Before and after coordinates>
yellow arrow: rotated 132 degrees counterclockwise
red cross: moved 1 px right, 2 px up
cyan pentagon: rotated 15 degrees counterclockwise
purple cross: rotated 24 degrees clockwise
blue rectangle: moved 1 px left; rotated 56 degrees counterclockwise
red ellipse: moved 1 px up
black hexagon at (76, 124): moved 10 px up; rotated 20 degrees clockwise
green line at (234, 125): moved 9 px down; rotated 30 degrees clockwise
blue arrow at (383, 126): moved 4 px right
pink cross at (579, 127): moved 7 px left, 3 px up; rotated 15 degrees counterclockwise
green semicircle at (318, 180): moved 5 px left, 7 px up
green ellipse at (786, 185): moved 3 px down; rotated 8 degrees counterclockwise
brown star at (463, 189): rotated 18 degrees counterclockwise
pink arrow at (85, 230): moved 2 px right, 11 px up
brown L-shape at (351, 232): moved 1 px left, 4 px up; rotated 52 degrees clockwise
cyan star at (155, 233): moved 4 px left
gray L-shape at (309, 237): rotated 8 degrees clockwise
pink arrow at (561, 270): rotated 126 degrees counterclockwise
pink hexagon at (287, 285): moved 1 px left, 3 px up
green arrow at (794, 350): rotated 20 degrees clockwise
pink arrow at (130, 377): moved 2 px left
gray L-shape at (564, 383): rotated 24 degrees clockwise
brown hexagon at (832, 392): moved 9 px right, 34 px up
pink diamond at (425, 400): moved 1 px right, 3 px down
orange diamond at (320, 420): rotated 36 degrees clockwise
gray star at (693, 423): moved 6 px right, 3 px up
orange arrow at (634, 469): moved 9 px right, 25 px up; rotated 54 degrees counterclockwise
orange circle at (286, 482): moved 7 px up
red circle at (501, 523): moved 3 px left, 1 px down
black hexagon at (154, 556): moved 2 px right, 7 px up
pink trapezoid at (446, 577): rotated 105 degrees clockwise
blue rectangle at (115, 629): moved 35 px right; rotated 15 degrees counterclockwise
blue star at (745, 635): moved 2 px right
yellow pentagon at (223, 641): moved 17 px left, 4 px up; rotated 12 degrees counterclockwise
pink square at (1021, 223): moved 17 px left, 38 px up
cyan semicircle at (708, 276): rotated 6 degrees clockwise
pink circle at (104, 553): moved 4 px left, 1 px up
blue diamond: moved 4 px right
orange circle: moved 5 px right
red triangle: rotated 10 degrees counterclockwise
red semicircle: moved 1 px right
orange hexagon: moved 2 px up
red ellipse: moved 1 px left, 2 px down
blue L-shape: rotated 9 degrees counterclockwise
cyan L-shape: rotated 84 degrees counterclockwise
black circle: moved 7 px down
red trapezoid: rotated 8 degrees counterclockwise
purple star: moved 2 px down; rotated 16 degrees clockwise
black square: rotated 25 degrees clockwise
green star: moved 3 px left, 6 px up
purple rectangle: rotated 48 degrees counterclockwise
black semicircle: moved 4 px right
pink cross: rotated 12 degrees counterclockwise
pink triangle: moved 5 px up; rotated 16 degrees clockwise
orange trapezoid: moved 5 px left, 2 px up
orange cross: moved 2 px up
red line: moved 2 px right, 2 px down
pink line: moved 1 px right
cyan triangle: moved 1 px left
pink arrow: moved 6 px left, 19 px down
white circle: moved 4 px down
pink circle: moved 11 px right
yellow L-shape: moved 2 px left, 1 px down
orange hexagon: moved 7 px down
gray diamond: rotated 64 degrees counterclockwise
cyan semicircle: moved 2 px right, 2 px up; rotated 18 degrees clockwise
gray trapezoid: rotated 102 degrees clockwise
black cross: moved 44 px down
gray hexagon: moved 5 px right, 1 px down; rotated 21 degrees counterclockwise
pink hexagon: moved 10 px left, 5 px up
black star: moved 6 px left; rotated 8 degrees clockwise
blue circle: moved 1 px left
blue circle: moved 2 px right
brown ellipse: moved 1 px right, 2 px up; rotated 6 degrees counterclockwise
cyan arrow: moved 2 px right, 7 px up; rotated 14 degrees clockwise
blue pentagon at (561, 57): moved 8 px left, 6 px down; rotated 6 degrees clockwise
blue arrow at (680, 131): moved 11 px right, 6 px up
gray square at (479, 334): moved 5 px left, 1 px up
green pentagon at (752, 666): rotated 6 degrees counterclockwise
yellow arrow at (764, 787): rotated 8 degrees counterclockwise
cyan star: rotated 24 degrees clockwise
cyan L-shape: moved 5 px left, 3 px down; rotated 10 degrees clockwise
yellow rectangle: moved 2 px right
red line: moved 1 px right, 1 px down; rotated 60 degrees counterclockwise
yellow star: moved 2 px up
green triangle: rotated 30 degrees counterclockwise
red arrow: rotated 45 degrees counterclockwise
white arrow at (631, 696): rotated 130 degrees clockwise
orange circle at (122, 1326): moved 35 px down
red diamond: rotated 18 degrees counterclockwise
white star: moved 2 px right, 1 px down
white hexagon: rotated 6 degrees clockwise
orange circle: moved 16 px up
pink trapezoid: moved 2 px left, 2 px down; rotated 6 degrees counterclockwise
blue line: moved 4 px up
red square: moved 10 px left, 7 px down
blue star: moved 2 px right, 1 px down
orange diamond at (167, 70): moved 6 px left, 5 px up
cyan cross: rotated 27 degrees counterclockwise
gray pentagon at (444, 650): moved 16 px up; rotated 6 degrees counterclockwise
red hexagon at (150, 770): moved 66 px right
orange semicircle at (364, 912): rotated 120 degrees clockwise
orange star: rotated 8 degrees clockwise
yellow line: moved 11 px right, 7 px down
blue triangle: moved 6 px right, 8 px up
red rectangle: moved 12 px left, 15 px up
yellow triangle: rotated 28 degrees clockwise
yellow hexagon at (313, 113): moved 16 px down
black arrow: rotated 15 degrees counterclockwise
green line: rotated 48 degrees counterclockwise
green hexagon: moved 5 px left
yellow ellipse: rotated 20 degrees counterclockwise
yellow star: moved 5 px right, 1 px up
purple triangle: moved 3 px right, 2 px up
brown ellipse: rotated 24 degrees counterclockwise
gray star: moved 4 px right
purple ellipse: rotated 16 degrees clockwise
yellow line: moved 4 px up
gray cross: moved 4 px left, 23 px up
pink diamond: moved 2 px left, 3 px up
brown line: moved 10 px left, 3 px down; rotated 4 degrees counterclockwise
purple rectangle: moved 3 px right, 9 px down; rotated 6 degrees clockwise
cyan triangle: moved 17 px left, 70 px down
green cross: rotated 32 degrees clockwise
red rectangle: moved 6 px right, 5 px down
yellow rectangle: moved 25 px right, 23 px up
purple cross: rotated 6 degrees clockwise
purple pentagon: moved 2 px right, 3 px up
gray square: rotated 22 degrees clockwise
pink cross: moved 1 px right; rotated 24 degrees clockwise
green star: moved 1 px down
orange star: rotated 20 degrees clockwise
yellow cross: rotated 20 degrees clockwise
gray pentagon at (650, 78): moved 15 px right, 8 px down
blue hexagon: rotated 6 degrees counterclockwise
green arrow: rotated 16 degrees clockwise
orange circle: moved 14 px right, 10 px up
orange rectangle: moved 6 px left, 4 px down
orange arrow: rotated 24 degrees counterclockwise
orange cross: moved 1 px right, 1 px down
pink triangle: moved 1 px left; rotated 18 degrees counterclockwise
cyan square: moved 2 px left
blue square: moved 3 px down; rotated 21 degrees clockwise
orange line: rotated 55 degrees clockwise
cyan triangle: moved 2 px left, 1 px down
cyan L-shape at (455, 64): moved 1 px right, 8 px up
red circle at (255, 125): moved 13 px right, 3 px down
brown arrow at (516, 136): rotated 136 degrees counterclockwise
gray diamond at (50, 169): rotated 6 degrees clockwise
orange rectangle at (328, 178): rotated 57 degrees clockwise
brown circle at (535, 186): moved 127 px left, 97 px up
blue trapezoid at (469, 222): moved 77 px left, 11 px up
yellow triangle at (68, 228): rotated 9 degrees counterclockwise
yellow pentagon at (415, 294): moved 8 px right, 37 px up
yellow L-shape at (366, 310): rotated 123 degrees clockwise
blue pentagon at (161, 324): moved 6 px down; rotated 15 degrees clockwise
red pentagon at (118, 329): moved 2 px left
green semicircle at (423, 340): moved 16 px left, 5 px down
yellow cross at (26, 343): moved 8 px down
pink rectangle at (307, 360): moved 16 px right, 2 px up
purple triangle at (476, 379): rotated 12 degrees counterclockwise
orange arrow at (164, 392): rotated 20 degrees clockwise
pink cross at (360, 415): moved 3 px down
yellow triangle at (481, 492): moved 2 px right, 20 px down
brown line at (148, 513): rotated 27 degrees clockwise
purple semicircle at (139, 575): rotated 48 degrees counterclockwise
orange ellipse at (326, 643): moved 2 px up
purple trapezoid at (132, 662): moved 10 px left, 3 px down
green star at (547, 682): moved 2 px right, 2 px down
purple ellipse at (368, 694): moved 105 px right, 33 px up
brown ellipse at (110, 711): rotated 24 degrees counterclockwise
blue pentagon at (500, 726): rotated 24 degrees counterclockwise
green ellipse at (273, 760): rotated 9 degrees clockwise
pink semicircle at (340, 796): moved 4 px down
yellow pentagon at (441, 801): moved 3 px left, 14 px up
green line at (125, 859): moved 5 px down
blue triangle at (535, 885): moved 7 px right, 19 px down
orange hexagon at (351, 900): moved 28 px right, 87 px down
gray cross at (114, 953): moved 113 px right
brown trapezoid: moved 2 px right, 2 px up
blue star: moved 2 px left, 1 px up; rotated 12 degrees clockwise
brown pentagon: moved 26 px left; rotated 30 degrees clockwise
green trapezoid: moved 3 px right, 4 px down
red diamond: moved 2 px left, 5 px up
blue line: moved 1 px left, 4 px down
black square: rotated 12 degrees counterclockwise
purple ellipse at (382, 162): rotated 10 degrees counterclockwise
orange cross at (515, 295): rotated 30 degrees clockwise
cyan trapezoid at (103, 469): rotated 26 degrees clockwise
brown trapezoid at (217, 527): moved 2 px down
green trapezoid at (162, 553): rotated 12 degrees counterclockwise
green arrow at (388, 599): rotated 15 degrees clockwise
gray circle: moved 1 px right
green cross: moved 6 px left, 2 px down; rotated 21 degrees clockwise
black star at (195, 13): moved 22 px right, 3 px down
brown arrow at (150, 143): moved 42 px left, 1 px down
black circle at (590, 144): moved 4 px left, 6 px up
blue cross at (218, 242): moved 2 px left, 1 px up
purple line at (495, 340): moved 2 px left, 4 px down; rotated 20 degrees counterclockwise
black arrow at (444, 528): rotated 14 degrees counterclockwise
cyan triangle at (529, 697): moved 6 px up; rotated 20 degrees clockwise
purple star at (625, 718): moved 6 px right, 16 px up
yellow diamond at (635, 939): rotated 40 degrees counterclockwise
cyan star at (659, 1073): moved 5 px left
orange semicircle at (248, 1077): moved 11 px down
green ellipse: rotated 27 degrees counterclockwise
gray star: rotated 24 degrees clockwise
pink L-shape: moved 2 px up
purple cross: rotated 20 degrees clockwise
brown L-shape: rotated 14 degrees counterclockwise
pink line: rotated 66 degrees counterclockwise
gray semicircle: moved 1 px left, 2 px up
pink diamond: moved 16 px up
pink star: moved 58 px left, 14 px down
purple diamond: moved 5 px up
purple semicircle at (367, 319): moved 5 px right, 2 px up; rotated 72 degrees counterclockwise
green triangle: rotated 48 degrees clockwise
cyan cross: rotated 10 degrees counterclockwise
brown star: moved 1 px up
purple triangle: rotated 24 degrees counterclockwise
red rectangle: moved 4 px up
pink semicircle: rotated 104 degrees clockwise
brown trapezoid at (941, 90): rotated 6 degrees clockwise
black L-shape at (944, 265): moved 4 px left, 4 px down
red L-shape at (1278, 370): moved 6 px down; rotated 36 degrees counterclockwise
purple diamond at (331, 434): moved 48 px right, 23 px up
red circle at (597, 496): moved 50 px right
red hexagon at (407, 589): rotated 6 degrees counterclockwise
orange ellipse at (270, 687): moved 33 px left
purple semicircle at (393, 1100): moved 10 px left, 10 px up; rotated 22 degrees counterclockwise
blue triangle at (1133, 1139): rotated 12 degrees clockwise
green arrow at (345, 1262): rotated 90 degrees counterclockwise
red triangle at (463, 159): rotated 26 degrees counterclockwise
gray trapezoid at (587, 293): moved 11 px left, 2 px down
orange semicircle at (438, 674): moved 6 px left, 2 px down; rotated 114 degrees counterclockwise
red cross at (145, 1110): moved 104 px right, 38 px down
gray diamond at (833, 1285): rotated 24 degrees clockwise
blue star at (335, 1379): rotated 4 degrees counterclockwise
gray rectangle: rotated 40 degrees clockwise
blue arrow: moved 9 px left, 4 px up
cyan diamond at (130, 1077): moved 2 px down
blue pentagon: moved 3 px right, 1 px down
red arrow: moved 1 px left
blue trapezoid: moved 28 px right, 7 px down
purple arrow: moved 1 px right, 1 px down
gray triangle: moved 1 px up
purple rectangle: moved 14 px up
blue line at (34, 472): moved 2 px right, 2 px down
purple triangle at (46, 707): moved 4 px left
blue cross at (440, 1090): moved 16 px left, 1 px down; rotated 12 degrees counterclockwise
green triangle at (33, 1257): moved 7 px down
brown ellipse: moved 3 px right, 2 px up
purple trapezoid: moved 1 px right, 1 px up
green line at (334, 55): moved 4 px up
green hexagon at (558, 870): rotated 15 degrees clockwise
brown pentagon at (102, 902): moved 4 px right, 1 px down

DIRECTIONS FOR THIS TASK> Restate, word for word and with nothing added, the lines from the beginning of the records above through the line that contains "green semicircle at (318, 180): moved".

RESPONSE AREA>
yellow arrow: rotated 132 degrees counterclockwise
red cross: moved 1 px right, 2 px up
cyan pentagon: rotated 15 degrees counterclockwise
purple cross: rotated 24 degrees clockwise
blue rectangle: moved 1 px left; rotated 56 degrees counterclockwise
red ellipse: moved 1 px up
black hexagon at (76, 124): moved 10 px up; rotated 20 degrees clockwise
green line at (234, 125): moved 9 px down; rotated 30 degrees clockwise
blue arrow at (383, 126): moved 4 px right
pink cross at (579, 127): moved 7 px left, 3 px up; rotated 15 degrees counterclockwise
green semicircle at (318, 180): moved 5 px left, 7 px up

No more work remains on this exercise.